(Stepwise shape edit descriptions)
■ ■ ■ ■
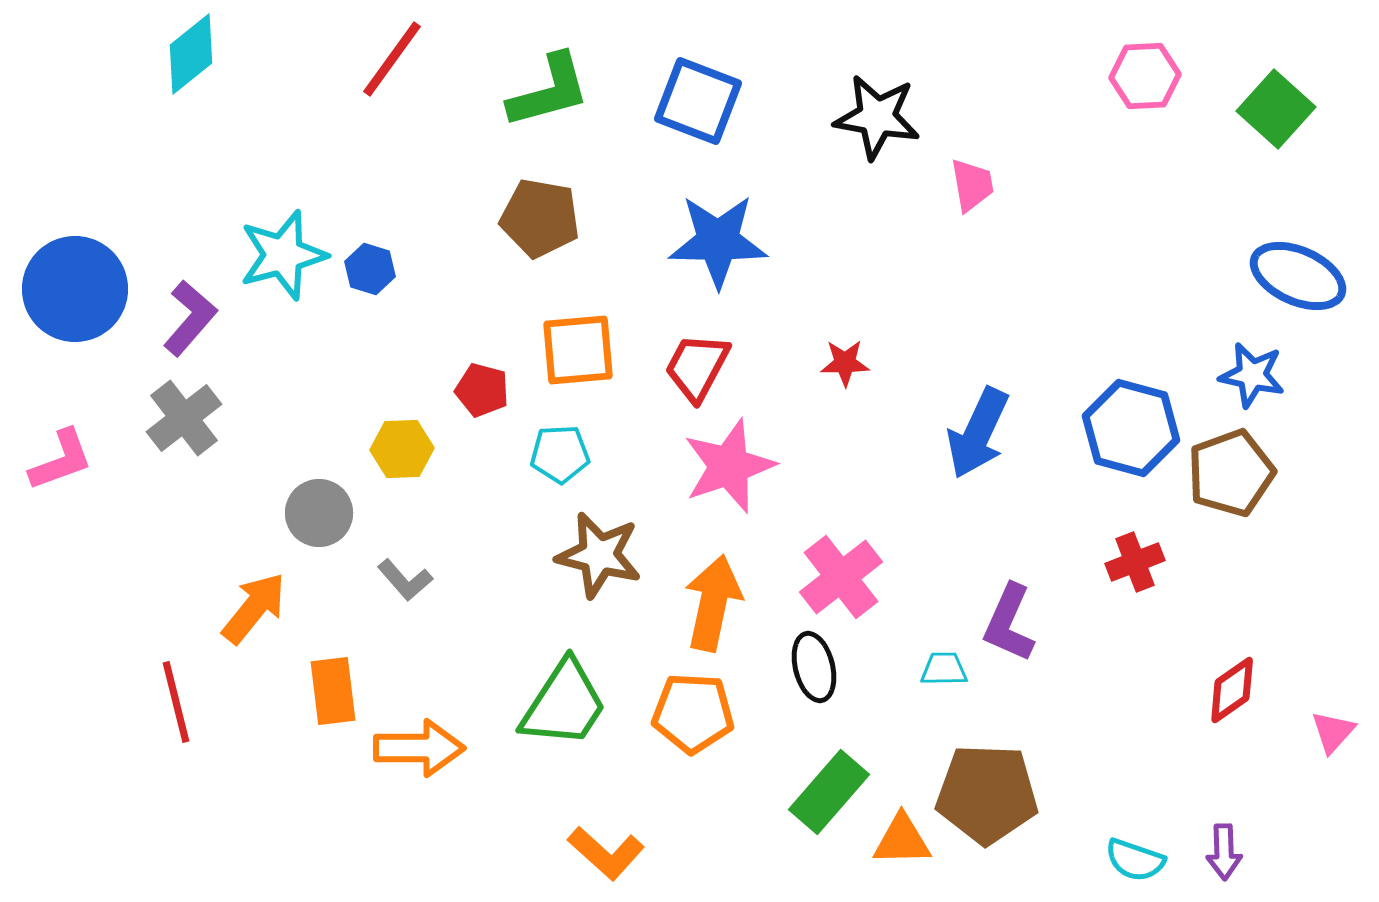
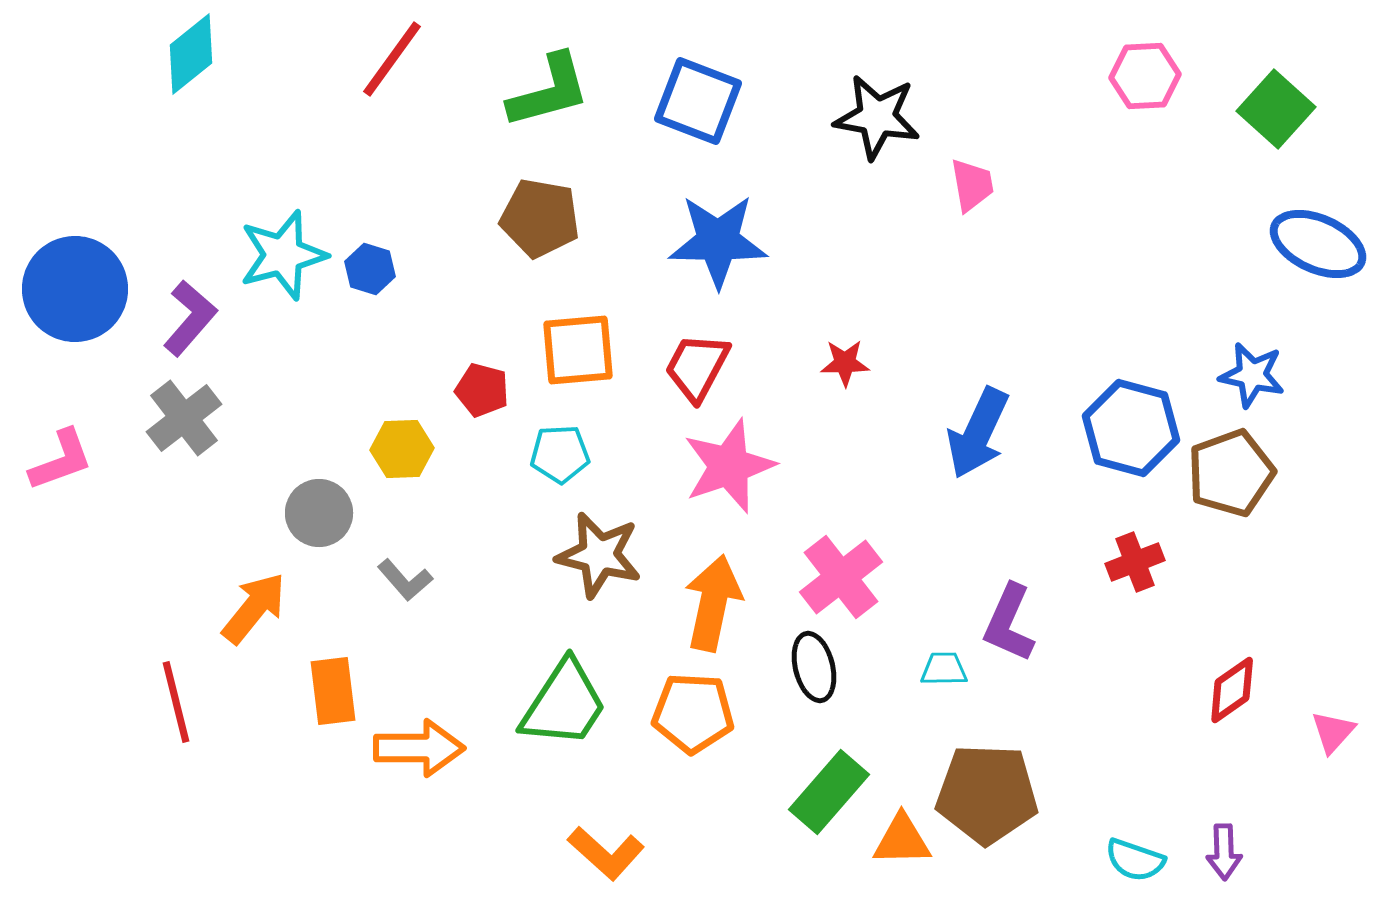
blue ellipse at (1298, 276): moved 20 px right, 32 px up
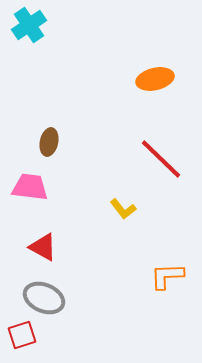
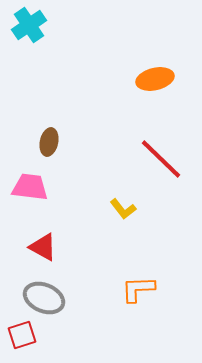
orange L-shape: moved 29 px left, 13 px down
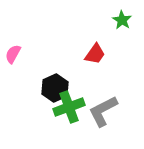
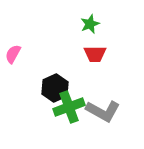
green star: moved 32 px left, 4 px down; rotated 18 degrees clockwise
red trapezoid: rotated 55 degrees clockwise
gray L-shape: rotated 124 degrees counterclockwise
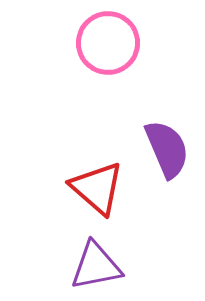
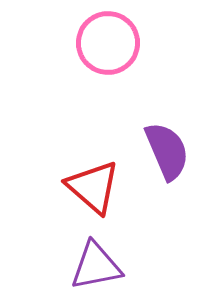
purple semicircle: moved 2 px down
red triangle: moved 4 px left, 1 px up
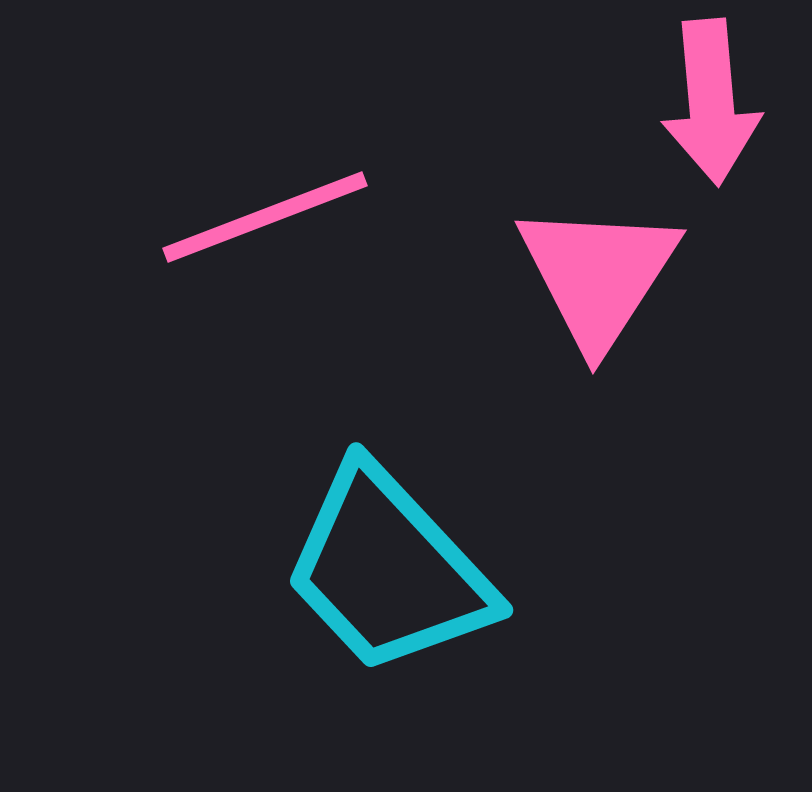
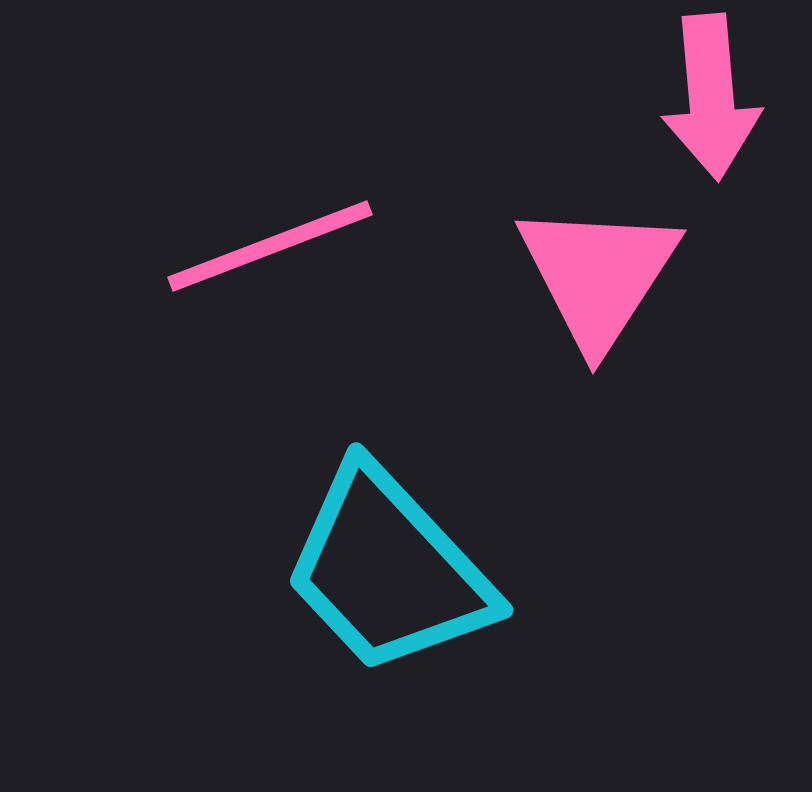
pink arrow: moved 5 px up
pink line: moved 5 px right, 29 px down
■ ■ ■ ■
[Prompt] Pictures don't belong in the copy. Retype exactly the lines from the one with "purple semicircle: moved 2 px down" through the last line of the records.

[Answer space]
purple semicircle: moved 2 px down
red triangle: moved 4 px left, 1 px up
pink arrow: moved 5 px up
pink line: moved 5 px right, 29 px down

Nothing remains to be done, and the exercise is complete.